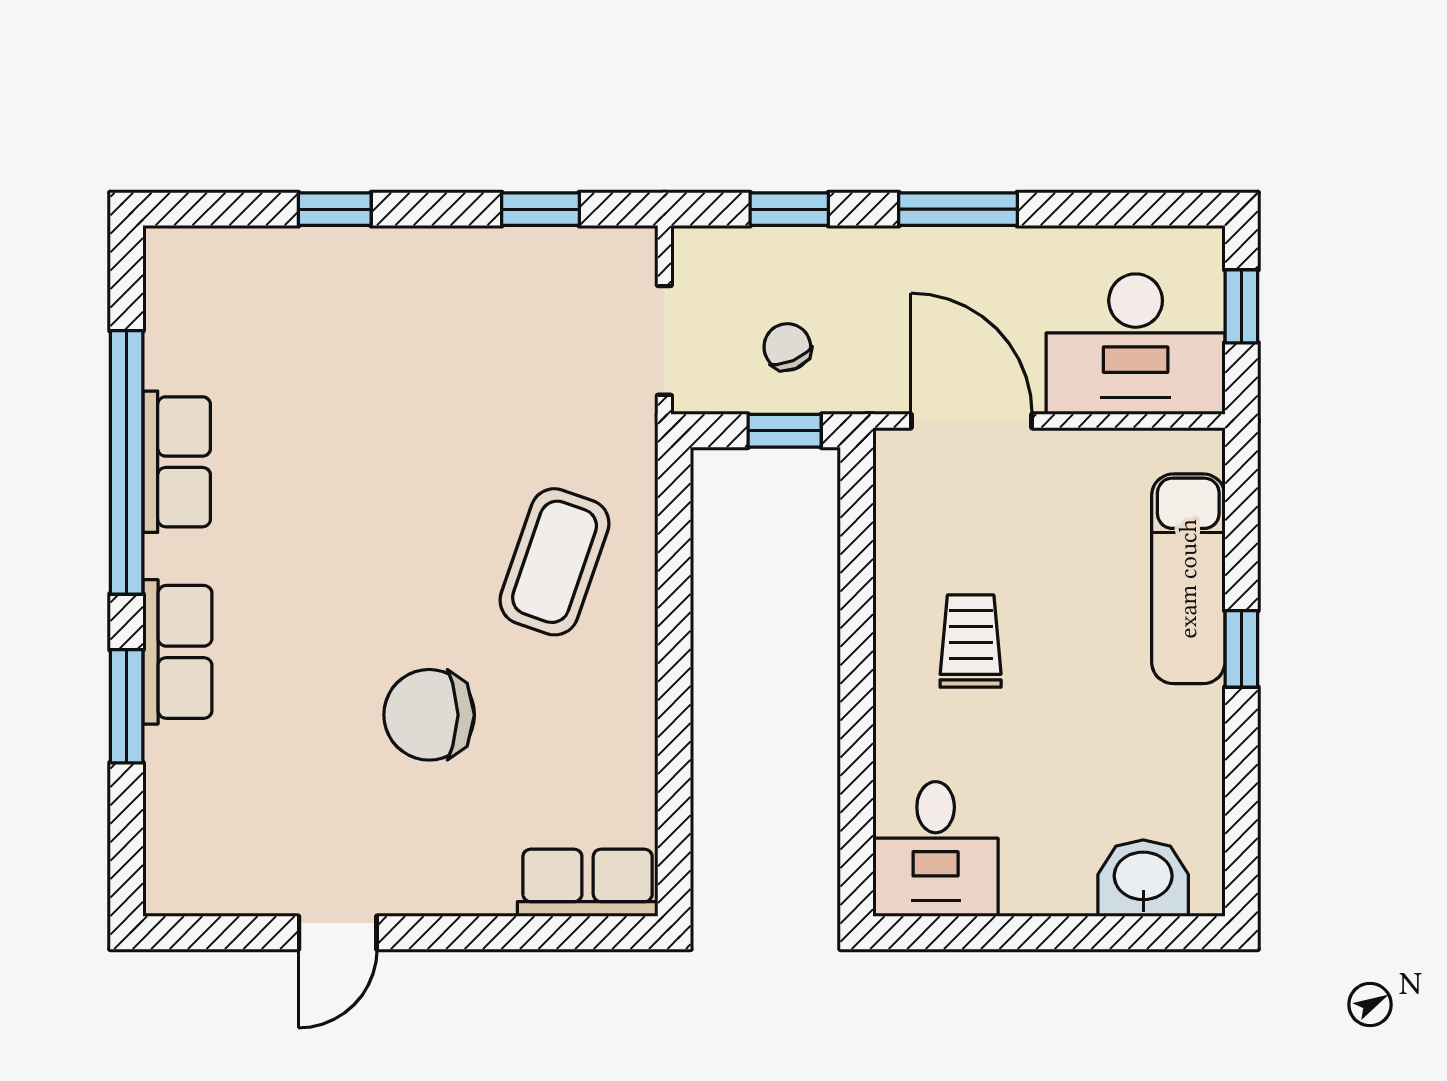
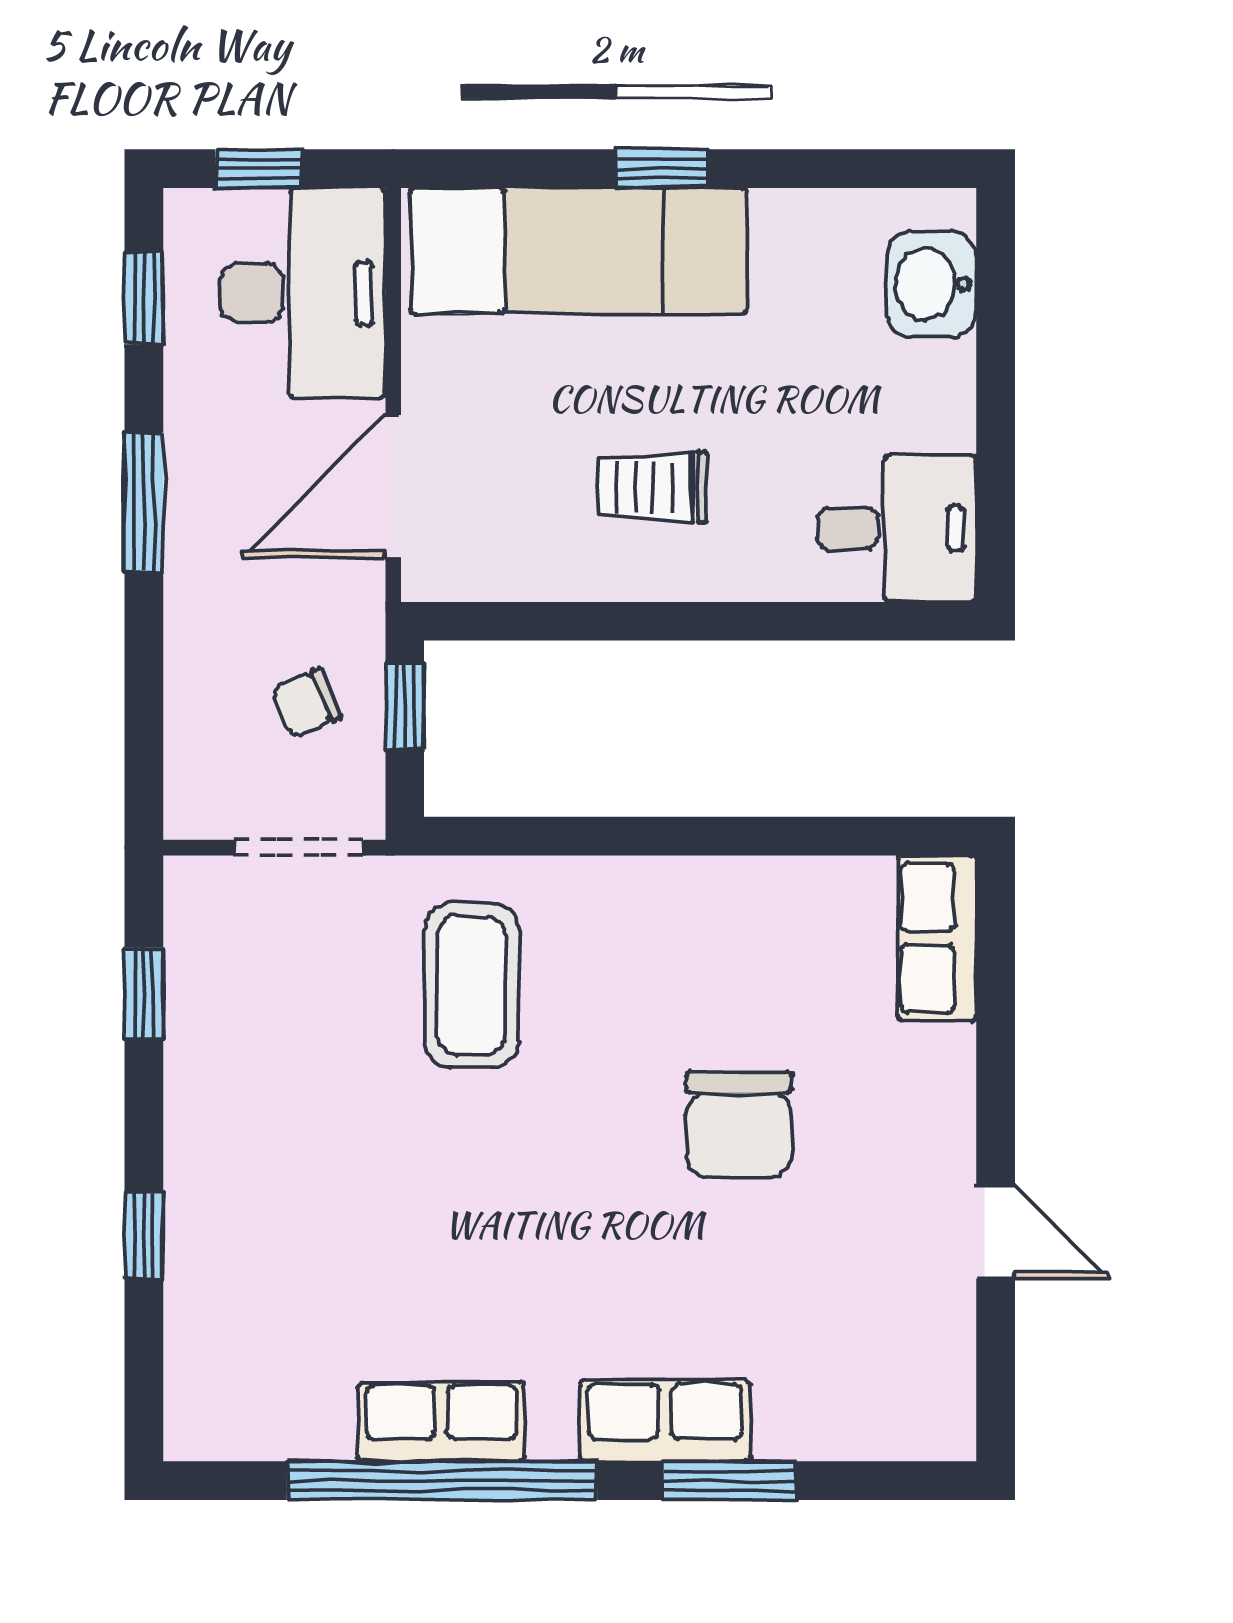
window: (789, 209) -> (144, 298), moved
coffee table: (555, 562) -> (471, 985), moved, turned 71
exam couch: (1188, 579) -> (579, 251), width x1.36, depth x1.45

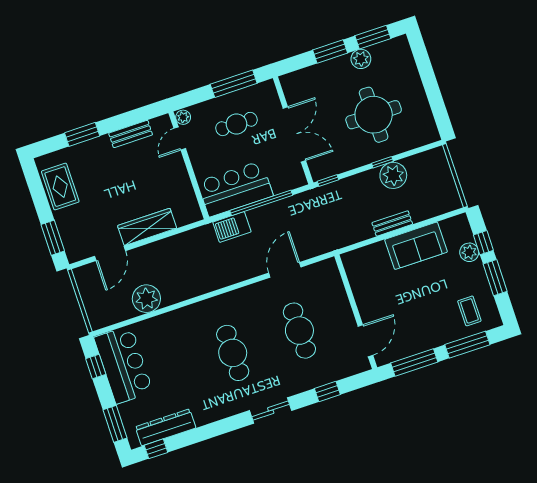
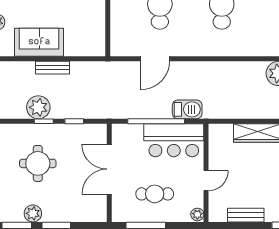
round table: (374, 115) -> (38, 163), width x0.73, depth x0.73
door: (180, 138) -> (206, 181), moved
window: (328, 180) -> (74, 121), moved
================
#### Problem details
Reproduce exactly and only the lines from the line that contains "exam couch: (1188, 579)" to the end of the data above, both ends included. No pictures go in the copy.

#### Answer to the problem
exam couch: (1188, 579) -> (579, 251), width x1.36, depth x1.45

round table: (374, 115) -> (38, 163), width x0.73, depth x0.73
door: (180, 138) -> (206, 181), moved
window: (328, 180) -> (74, 121), moved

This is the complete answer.